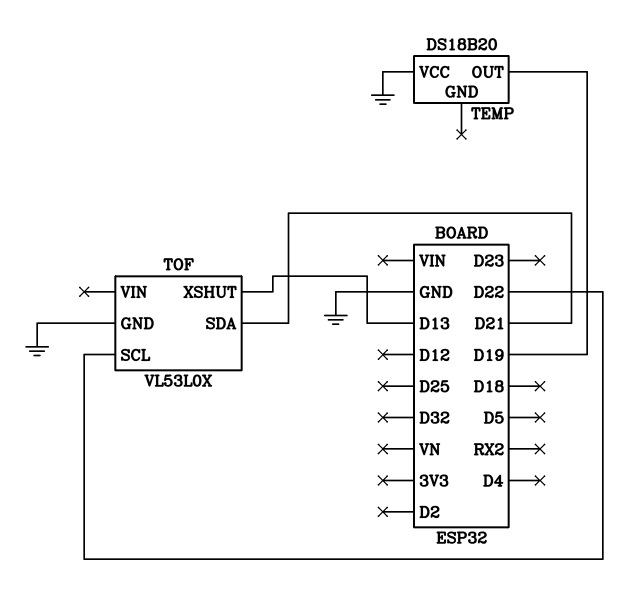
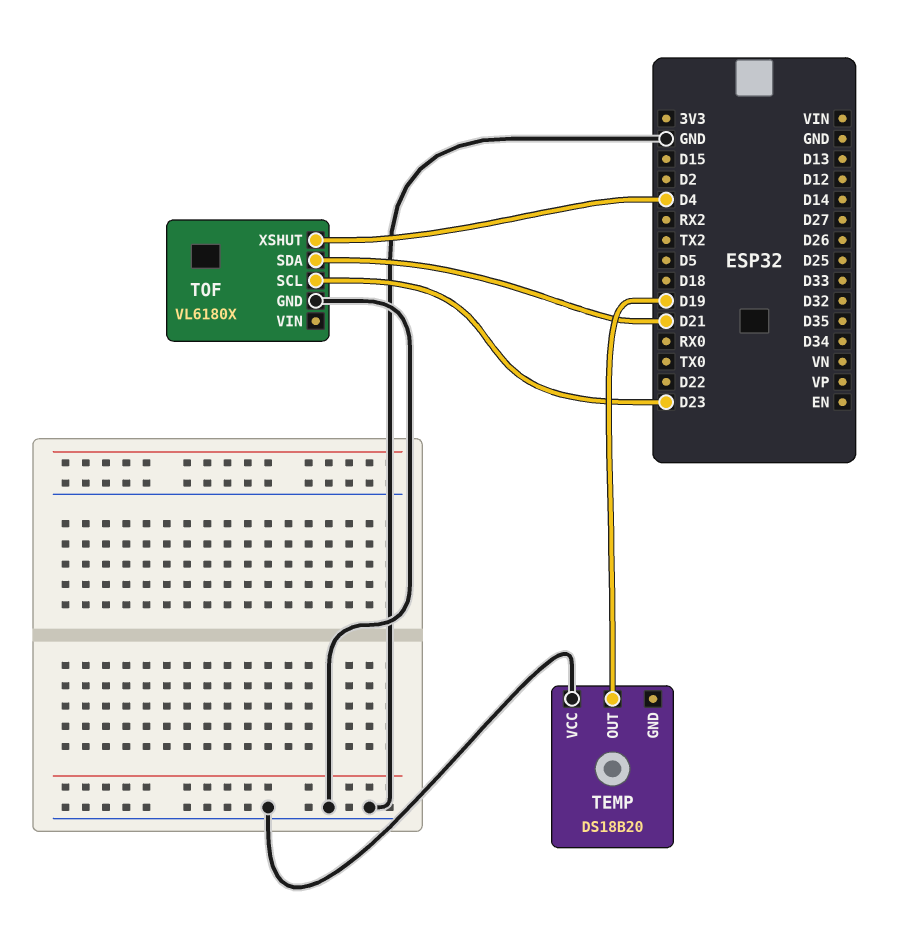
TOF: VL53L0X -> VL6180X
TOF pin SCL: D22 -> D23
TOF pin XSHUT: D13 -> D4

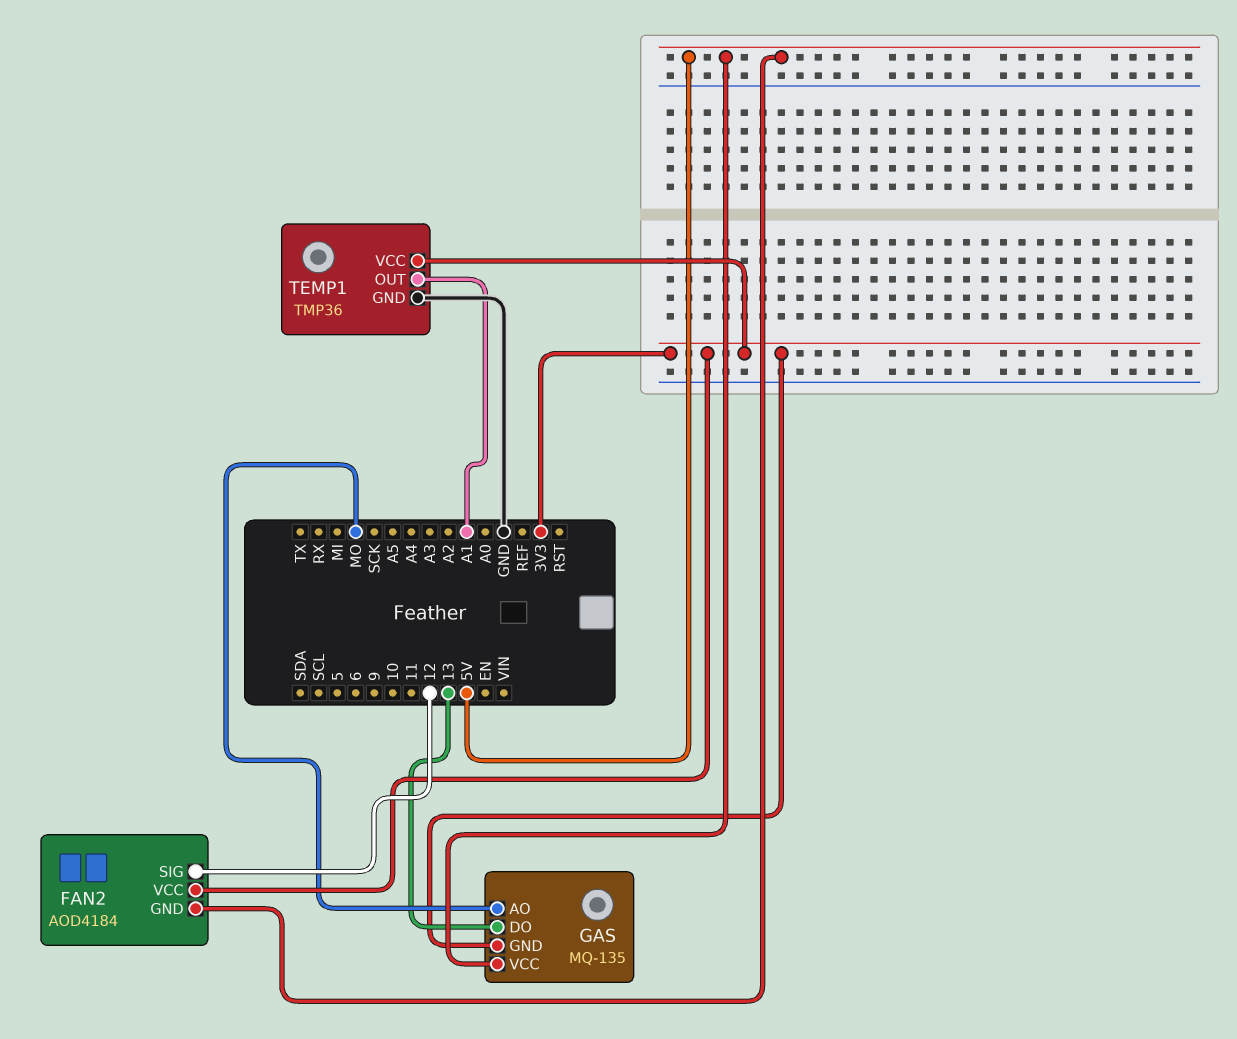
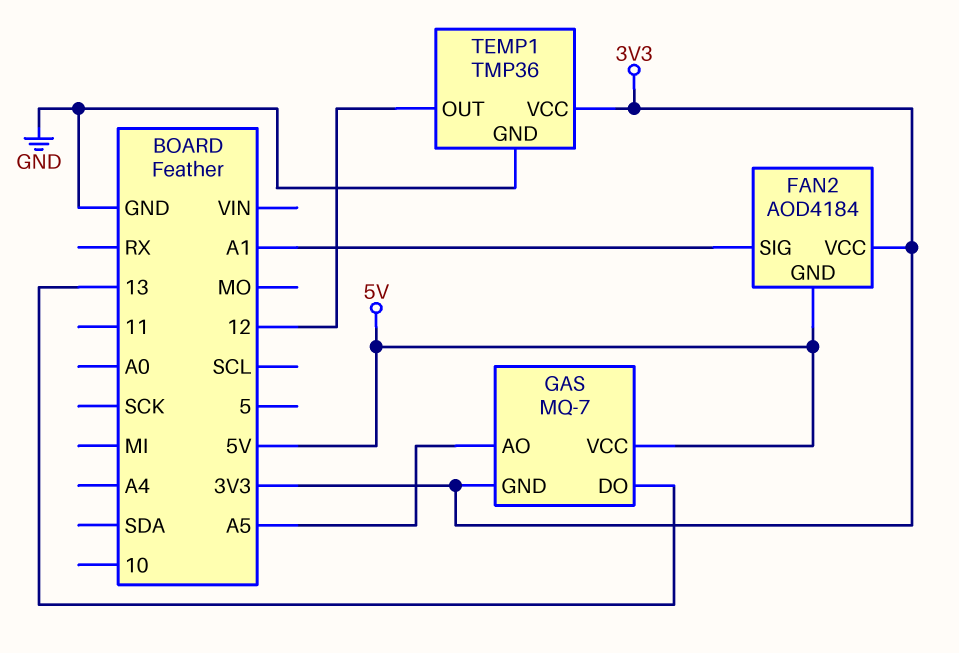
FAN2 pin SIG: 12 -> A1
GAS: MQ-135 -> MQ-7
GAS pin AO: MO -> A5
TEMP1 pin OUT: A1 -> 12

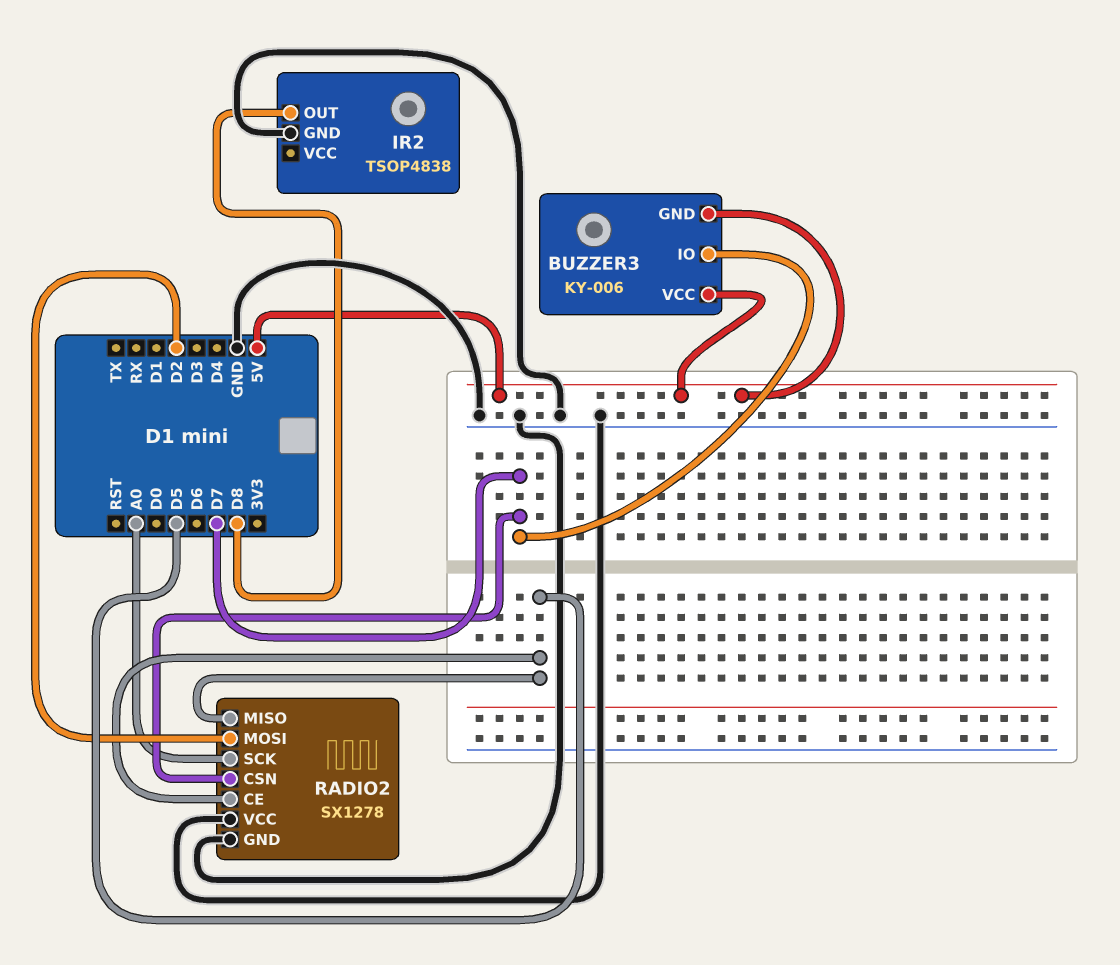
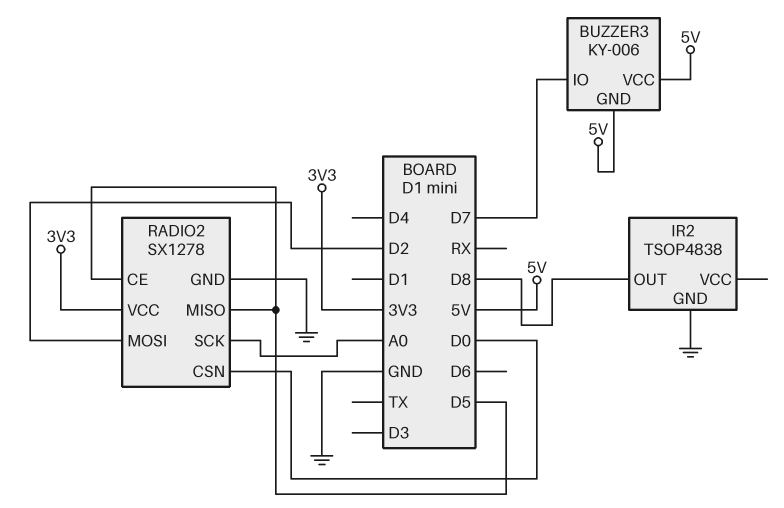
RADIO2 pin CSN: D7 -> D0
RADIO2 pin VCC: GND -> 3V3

========================

● **WHAT THE TASK REQUIRES**
A verbatim copy of the data, free of pictures, is the expected answer.

● **ANSWER SPACE**
TOF: VL53L0X -> VL6180X
TOF pin SCL: D22 -> D23
TOF pin XSHUT: D13 -> D4

FAN2 pin SIG: 12 -> A1
GAS: MQ-135 -> MQ-7
GAS pin AO: MO -> A5
TEMP1 pin OUT: A1 -> 12

RADIO2 pin CSN: D7 -> D0
RADIO2 pin VCC: GND -> 3V3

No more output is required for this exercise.